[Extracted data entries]

============

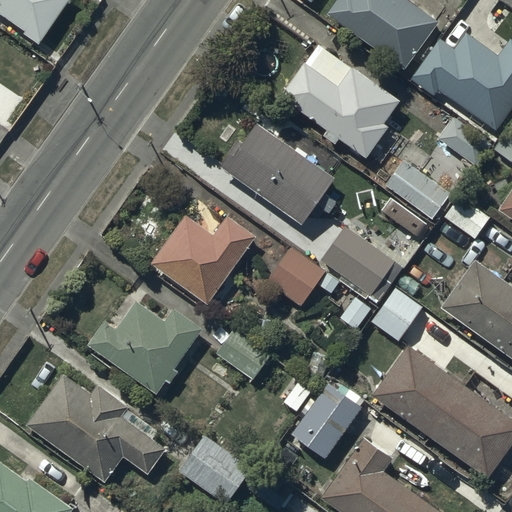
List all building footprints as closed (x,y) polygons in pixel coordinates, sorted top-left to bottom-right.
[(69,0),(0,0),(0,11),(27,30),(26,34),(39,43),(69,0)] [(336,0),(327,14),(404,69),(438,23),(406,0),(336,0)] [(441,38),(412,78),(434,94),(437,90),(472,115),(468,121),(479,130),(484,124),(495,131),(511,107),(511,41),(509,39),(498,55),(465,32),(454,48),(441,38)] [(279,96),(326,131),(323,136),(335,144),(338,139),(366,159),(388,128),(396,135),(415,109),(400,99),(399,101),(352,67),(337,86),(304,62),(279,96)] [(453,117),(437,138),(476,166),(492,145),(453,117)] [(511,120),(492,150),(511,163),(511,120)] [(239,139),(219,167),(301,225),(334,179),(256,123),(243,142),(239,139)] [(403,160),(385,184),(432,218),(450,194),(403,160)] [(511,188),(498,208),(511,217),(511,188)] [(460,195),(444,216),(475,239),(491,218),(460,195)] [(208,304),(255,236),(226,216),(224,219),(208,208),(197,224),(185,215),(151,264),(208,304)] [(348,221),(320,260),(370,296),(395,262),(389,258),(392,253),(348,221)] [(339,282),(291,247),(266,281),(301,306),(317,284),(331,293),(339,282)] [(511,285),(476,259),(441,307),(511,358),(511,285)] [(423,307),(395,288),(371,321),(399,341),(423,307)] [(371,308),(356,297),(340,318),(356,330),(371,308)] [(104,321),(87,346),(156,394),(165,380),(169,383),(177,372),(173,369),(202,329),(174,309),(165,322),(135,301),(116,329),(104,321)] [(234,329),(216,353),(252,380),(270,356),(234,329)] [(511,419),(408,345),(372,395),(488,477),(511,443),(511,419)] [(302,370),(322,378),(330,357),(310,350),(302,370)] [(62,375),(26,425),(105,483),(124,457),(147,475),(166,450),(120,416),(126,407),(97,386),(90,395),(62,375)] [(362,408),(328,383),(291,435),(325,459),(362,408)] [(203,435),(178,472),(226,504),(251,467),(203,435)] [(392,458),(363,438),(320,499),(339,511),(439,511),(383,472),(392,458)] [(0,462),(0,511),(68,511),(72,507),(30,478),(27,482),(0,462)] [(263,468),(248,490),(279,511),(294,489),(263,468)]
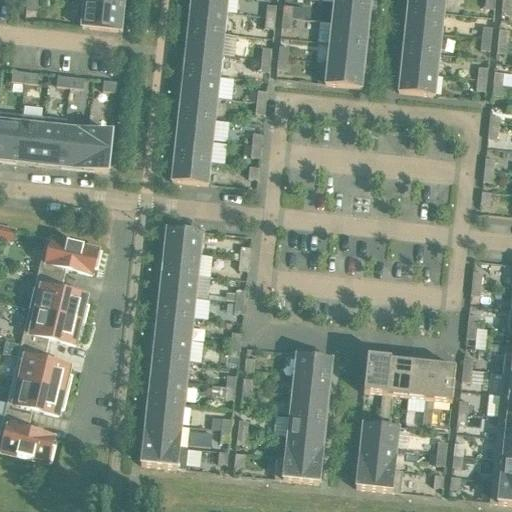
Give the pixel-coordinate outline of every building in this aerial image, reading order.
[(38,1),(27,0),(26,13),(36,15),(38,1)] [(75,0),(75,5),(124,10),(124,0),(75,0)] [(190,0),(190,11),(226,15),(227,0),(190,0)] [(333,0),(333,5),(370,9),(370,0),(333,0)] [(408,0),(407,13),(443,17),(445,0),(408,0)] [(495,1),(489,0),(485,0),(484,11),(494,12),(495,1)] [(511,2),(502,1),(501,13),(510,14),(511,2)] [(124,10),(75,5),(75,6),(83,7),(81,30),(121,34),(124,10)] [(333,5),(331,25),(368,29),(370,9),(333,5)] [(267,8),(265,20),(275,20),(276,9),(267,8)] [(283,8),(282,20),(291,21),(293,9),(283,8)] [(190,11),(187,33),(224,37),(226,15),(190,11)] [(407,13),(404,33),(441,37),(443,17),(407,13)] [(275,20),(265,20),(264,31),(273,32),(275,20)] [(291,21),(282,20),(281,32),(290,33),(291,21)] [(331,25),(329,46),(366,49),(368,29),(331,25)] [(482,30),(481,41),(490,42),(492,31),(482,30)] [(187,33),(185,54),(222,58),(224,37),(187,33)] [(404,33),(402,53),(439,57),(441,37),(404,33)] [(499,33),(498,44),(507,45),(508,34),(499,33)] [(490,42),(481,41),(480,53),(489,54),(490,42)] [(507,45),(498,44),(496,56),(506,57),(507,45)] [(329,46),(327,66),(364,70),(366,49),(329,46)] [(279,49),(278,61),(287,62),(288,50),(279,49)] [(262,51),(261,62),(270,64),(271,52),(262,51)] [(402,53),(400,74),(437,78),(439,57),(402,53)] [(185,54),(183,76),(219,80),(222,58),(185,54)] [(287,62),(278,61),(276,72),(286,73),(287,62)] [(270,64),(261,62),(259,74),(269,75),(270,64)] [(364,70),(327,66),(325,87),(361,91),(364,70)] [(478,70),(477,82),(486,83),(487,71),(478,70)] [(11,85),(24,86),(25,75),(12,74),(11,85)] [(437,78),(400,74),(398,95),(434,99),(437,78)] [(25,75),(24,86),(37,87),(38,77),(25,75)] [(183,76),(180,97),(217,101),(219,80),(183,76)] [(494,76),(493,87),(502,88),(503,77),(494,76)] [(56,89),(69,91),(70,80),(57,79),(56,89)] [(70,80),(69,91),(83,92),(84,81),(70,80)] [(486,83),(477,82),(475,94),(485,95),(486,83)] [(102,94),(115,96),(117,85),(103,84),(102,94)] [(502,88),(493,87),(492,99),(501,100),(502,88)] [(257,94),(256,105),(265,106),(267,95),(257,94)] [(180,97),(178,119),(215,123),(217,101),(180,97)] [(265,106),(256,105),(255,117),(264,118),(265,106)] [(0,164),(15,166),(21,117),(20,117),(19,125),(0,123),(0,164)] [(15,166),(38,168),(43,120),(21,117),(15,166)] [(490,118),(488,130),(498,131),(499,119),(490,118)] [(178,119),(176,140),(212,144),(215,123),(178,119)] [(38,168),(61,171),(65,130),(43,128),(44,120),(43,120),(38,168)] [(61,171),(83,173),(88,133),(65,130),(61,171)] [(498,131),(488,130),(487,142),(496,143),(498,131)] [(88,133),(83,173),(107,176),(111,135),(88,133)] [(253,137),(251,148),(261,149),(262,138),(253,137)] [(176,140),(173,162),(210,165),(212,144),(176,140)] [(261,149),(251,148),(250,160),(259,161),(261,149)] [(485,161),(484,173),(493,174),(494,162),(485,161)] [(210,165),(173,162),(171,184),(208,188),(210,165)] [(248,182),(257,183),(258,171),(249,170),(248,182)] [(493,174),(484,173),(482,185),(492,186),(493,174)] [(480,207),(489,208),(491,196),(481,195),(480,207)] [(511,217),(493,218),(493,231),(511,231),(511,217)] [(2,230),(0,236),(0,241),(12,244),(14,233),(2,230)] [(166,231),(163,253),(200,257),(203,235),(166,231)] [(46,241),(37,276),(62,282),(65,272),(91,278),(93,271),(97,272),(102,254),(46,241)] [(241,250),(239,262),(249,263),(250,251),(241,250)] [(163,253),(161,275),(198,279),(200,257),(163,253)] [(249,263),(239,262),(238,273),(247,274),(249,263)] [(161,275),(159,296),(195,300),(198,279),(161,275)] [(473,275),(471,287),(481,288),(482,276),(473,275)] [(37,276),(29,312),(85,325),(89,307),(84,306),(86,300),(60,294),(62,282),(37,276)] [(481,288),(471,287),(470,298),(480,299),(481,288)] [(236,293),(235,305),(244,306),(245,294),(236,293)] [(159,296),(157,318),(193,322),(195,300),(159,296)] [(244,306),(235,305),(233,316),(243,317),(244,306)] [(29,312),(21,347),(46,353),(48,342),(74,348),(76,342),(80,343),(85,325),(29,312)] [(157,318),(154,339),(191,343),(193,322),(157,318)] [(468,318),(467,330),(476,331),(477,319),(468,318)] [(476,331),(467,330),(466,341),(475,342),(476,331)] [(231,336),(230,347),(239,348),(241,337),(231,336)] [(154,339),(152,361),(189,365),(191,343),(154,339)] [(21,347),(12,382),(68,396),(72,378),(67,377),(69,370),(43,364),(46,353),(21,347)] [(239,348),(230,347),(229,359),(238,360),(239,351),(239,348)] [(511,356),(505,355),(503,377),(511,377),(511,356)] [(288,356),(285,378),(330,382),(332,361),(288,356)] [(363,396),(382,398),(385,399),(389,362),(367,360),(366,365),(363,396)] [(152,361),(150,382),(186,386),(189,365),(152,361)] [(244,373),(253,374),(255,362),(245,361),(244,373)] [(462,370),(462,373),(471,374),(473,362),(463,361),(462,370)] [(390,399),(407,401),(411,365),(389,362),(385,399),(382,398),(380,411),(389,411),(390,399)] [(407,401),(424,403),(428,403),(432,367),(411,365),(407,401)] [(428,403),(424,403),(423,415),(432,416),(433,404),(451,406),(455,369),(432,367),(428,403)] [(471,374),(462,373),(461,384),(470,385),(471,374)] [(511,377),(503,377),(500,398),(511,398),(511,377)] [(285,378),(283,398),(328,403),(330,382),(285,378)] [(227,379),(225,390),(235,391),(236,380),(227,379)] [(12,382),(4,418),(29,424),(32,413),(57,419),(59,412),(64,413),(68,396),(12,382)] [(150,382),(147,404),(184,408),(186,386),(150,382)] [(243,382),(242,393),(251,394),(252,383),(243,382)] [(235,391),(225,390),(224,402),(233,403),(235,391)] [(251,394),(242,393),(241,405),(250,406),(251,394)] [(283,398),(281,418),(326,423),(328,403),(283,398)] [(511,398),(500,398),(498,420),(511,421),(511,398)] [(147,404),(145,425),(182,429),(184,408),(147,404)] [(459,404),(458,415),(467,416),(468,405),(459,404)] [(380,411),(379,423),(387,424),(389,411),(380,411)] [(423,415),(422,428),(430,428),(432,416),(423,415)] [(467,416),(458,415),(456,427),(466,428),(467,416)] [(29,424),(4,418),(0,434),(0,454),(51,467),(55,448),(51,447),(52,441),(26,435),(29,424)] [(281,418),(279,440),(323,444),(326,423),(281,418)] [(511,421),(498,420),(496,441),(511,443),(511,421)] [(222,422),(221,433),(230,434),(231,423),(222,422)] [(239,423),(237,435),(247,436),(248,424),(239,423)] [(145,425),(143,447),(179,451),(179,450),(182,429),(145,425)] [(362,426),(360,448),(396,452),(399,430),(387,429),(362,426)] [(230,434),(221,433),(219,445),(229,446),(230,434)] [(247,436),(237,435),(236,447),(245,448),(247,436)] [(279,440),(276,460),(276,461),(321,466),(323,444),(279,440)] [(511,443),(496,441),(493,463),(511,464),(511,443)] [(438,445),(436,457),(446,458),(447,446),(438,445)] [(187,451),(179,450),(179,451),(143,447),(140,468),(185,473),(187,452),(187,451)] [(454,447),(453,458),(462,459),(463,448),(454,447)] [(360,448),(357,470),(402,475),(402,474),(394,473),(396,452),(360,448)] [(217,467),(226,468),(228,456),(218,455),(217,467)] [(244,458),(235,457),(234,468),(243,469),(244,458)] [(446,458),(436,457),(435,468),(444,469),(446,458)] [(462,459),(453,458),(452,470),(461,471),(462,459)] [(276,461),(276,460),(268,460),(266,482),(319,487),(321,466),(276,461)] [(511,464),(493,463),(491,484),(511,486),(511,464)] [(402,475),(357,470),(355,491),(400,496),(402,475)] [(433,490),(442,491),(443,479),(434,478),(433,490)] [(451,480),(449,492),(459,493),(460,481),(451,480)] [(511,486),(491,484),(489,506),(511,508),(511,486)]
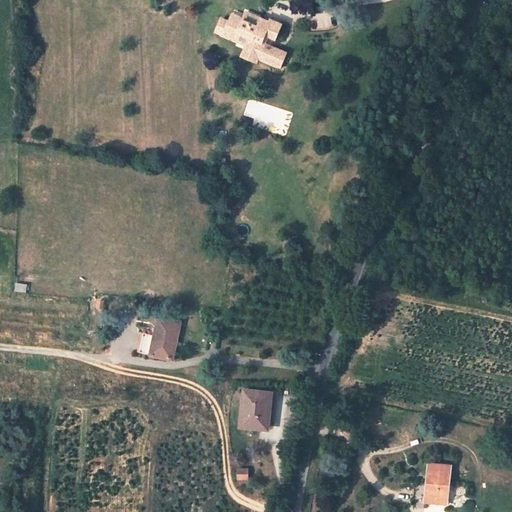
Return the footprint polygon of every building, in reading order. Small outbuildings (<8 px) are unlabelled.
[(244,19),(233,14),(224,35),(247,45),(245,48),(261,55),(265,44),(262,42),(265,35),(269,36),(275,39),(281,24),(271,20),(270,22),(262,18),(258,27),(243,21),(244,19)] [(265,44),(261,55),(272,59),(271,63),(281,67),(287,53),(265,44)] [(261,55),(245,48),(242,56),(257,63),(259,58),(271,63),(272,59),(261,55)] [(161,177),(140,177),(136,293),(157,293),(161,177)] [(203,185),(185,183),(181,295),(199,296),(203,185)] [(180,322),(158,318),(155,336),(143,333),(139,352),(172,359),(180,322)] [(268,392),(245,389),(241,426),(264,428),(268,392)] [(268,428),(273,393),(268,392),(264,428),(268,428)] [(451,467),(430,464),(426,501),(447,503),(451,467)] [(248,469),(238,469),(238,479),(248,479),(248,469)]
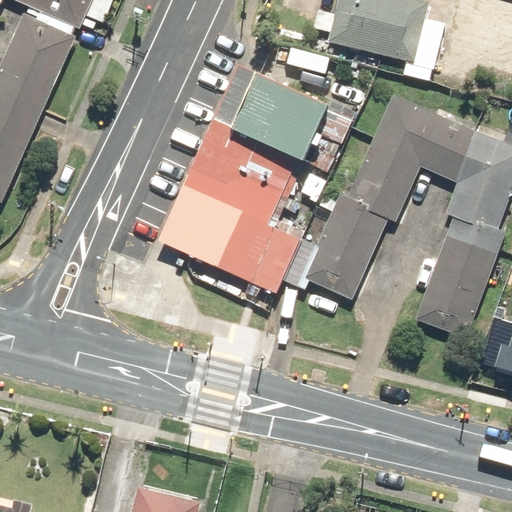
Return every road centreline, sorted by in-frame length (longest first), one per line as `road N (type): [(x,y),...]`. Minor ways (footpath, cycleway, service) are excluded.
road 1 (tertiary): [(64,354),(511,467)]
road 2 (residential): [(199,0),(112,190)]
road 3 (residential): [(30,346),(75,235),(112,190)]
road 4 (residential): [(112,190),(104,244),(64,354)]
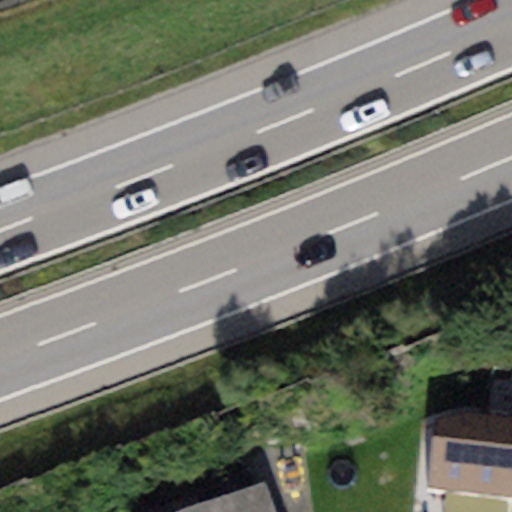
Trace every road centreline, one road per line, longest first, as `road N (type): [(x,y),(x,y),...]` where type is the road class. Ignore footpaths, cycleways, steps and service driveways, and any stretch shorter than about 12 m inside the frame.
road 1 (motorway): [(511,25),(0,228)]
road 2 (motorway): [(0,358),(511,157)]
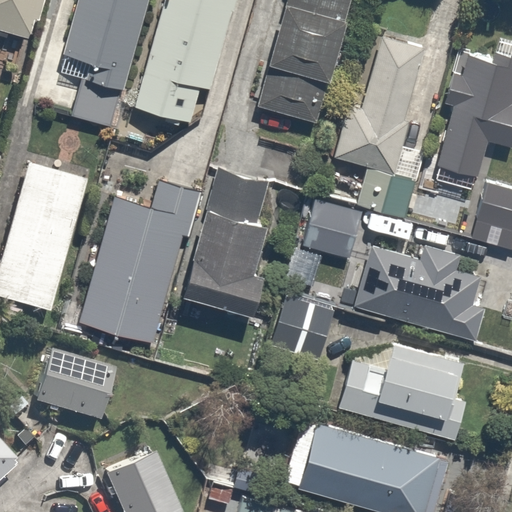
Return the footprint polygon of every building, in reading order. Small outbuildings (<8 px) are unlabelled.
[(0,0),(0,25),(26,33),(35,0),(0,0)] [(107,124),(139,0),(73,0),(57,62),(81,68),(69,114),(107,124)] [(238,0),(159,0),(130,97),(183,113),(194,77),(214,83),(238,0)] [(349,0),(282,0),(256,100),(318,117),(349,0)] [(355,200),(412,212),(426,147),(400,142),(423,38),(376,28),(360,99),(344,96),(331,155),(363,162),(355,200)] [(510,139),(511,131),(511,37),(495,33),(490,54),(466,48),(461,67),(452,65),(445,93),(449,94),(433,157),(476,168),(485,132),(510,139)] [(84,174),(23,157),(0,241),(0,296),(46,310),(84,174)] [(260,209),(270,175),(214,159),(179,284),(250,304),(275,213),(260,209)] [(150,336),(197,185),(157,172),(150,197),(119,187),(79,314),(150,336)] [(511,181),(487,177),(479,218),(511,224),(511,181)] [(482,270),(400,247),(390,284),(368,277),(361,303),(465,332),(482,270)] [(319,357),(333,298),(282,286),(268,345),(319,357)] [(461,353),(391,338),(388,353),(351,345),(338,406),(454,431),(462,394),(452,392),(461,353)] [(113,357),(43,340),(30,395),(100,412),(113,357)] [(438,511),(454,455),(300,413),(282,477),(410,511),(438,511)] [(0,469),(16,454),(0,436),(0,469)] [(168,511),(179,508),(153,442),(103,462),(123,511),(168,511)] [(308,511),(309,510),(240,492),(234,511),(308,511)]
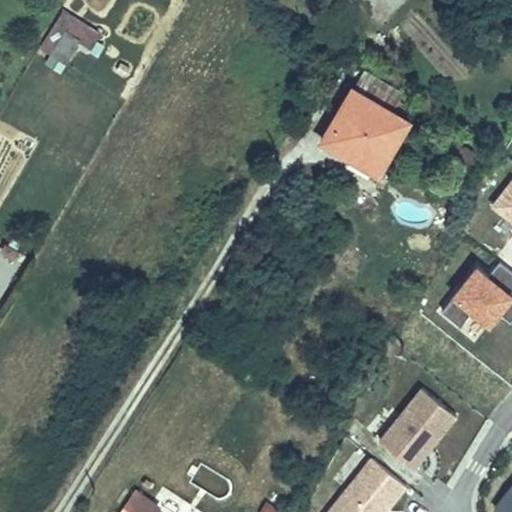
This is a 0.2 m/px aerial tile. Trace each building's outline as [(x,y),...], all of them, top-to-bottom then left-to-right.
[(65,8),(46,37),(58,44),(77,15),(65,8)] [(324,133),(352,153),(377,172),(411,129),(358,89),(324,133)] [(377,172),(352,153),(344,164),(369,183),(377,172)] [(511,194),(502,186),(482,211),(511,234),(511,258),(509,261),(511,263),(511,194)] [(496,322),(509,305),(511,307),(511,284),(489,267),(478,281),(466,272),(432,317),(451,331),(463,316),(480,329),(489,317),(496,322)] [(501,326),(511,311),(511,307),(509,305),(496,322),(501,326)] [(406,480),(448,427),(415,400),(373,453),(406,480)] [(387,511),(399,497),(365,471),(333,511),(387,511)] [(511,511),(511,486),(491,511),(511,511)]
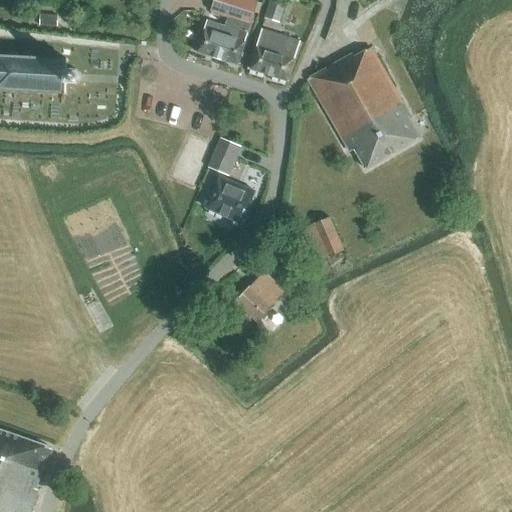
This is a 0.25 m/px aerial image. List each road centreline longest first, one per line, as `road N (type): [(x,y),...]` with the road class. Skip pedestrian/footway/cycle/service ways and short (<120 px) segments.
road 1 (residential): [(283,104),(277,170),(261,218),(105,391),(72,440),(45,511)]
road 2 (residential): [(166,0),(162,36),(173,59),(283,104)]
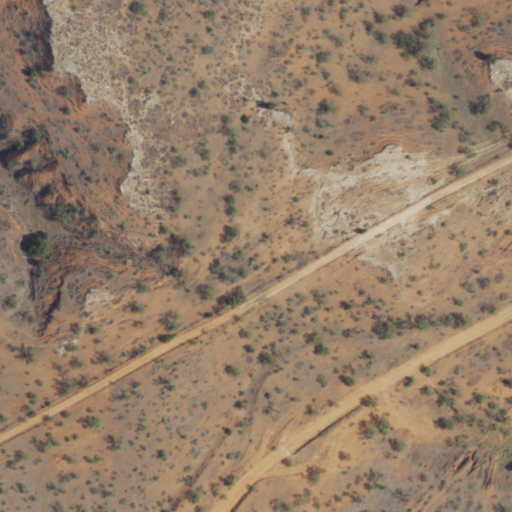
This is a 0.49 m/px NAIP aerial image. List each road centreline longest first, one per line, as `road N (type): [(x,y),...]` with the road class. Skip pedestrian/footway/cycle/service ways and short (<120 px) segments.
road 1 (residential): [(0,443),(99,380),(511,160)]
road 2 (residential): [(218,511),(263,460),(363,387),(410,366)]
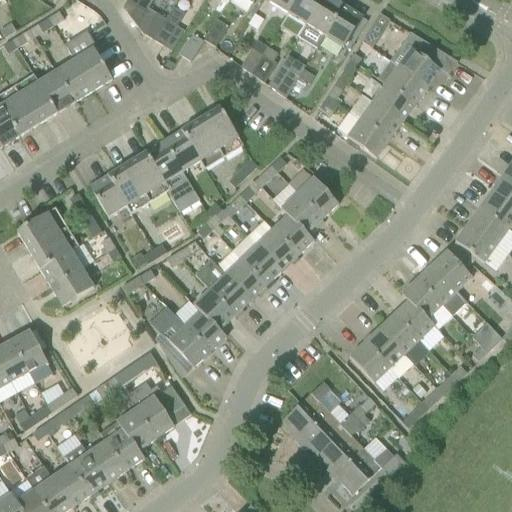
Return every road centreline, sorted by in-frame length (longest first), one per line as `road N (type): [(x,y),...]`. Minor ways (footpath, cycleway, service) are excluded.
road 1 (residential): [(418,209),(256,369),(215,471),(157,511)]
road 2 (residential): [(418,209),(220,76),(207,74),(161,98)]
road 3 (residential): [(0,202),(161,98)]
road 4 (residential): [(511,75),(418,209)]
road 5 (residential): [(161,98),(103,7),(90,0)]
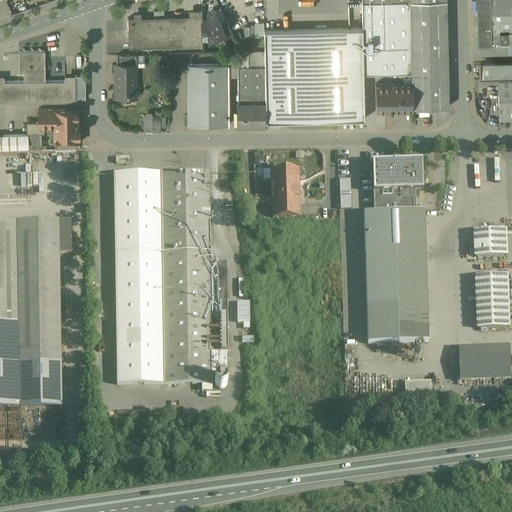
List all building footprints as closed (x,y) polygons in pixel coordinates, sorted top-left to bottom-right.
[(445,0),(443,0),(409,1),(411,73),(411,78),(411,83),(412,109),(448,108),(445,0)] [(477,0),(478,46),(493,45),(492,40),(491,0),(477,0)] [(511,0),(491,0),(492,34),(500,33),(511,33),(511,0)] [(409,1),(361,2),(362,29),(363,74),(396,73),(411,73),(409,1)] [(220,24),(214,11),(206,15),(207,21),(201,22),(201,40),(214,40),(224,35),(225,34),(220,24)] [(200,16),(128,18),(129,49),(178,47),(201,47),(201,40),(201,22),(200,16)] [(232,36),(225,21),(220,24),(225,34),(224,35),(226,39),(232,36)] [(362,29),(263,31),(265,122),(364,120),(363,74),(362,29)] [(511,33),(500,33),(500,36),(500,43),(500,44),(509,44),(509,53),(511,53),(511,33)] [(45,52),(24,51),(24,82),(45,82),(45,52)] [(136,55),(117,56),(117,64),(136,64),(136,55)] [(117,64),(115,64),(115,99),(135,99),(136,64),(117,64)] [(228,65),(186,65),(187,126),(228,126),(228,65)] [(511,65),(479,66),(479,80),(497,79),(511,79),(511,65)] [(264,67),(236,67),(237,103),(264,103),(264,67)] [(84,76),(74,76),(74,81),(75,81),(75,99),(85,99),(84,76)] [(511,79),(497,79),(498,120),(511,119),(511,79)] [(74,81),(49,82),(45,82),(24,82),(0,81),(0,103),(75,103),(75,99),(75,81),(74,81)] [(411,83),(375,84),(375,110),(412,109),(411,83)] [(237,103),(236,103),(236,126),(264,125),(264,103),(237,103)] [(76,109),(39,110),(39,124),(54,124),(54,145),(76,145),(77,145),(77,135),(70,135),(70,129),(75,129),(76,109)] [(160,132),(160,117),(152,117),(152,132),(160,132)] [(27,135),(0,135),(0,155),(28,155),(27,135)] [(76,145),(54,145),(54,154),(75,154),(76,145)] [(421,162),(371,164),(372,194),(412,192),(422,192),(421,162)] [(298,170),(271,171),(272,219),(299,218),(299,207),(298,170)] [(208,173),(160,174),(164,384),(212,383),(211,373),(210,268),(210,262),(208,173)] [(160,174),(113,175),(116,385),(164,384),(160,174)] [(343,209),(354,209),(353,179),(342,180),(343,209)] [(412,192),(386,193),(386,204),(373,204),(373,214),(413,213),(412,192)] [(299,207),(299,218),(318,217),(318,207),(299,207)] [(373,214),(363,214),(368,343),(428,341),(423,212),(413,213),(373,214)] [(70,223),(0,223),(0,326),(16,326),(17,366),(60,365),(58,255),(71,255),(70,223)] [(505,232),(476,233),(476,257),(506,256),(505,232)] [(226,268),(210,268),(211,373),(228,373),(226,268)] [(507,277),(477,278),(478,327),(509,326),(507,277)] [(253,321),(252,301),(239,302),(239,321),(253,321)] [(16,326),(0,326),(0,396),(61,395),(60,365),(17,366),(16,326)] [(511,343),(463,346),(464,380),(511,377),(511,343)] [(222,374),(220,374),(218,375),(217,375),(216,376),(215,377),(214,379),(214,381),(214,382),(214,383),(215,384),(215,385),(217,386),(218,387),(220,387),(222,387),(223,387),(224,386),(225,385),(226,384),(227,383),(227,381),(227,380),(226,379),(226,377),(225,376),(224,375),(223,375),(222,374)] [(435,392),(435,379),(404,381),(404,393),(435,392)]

============

**Task prompt**. Rewrite the lines of the records above as a numbered list, from the line containing "Trace every road" through the line containing "road 2 (motorway): [(0,358),(511,157)]", skipping any blank lines.

**Full response**.
1. Trace every road centreline, one road per line, longest first, as `road N (type): [(x,y),(x,y),...]` where type is the road class. Ignore footpaths, cycleways, steps and service driveways, and any stretch shorter than about 12 m inside the frame.
2. road 1 (motorway): [(511,25),(0,228)]
3. road 2 (motorway): [(0,358),(511,157)]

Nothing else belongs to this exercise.